====== Data to examine ======
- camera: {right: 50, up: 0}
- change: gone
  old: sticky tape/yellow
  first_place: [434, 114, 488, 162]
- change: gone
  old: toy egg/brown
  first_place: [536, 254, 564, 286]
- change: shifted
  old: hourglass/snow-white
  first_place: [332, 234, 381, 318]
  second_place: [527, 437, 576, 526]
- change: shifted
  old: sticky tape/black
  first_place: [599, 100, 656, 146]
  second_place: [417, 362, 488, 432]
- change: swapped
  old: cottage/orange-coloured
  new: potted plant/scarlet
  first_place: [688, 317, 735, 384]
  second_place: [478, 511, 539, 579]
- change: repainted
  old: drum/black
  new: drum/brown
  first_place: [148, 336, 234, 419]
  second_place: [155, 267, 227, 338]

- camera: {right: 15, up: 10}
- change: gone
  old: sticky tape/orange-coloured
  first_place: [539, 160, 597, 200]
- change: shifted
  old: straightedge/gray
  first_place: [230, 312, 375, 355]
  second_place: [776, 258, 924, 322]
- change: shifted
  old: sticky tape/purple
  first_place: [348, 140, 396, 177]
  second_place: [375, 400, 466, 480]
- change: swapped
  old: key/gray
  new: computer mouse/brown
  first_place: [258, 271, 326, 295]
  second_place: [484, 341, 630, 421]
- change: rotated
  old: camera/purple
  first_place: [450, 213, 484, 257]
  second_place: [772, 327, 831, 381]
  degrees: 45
======
Check each line of the data above, and please copy the ones in which the string "black" occurs.

  old: sticky tape/black
  old: drum/black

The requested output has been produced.